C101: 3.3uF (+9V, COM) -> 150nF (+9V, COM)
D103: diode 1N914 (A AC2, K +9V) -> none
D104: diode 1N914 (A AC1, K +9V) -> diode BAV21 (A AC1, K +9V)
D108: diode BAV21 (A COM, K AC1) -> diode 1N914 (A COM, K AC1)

==

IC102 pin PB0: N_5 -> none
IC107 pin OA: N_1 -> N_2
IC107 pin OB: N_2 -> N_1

---

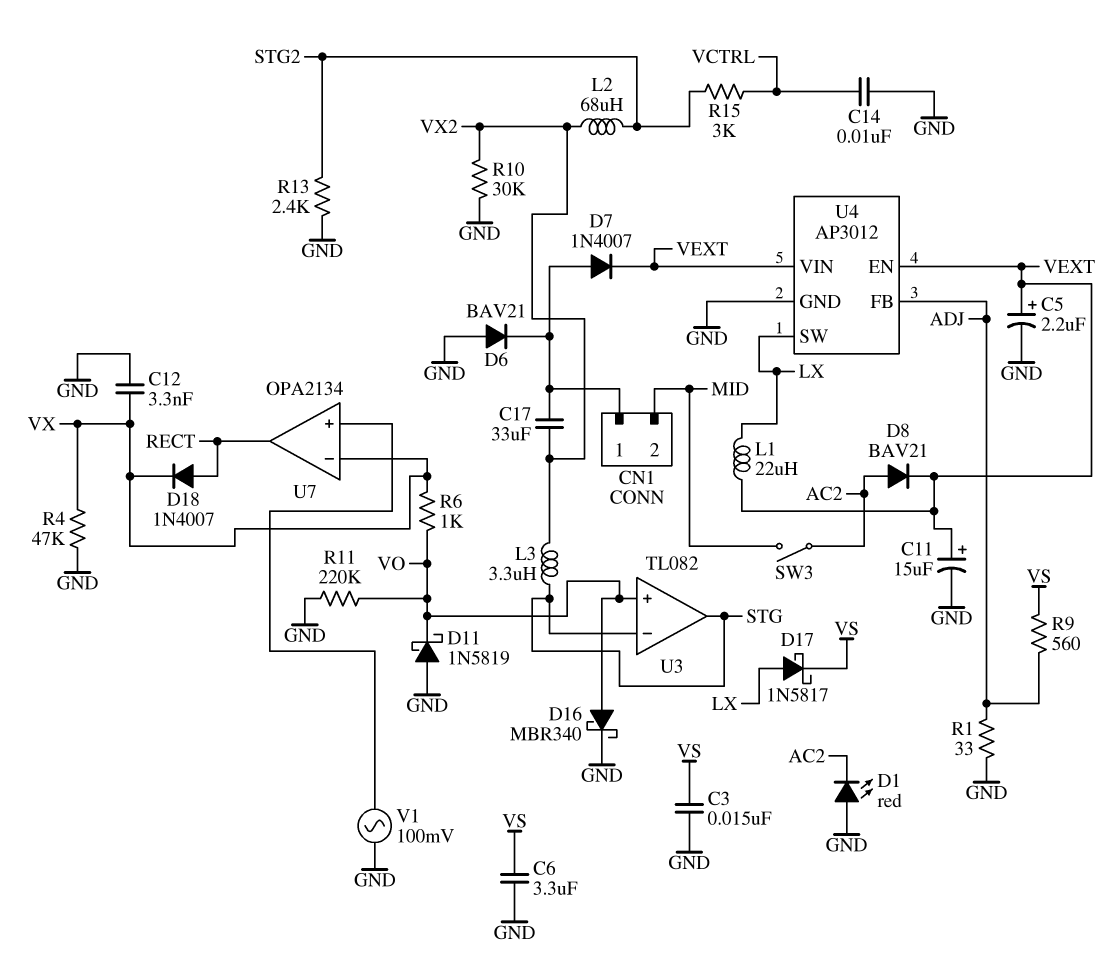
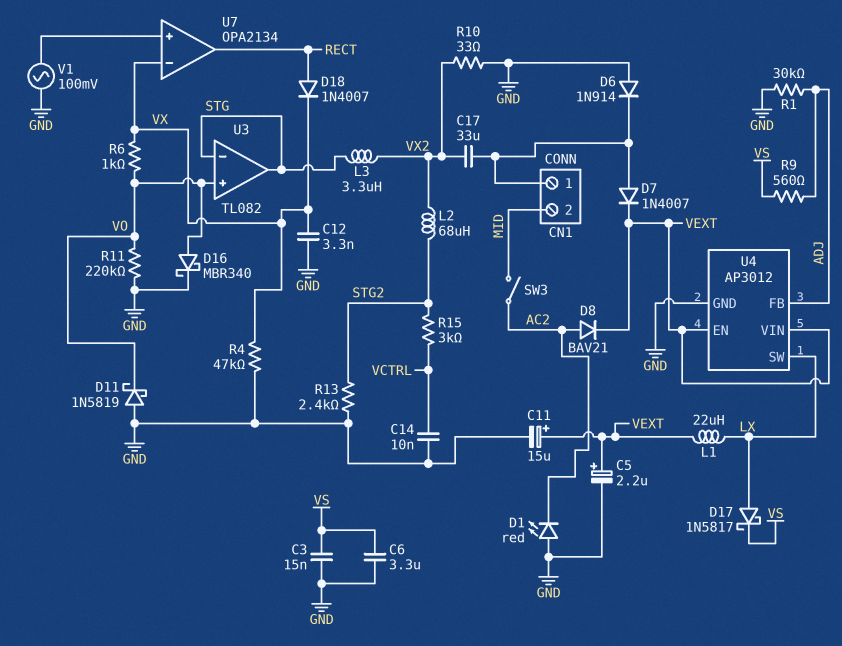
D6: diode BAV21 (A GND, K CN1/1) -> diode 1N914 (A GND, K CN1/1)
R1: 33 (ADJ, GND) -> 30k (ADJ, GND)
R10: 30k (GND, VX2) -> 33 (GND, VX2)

• _What you should do_
Your answer should consist of the lines from the line with "C101: 3.3uF (+9V, COM) -> 150nF (+9V, COM)" to the line with "D108: diode BAV21" above, repeated exactly, both ends included.

• _Answer below_
C101: 3.3uF (+9V, COM) -> 150nF (+9V, COM)
D103: diode 1N914 (A AC2, K +9V) -> none
D104: diode 1N914 (A AC1, K +9V) -> diode BAV21 (A AC1, K +9V)
D108: diode BAV21 (A COM, K AC1) -> diode 1N914 (A COM, K AC1)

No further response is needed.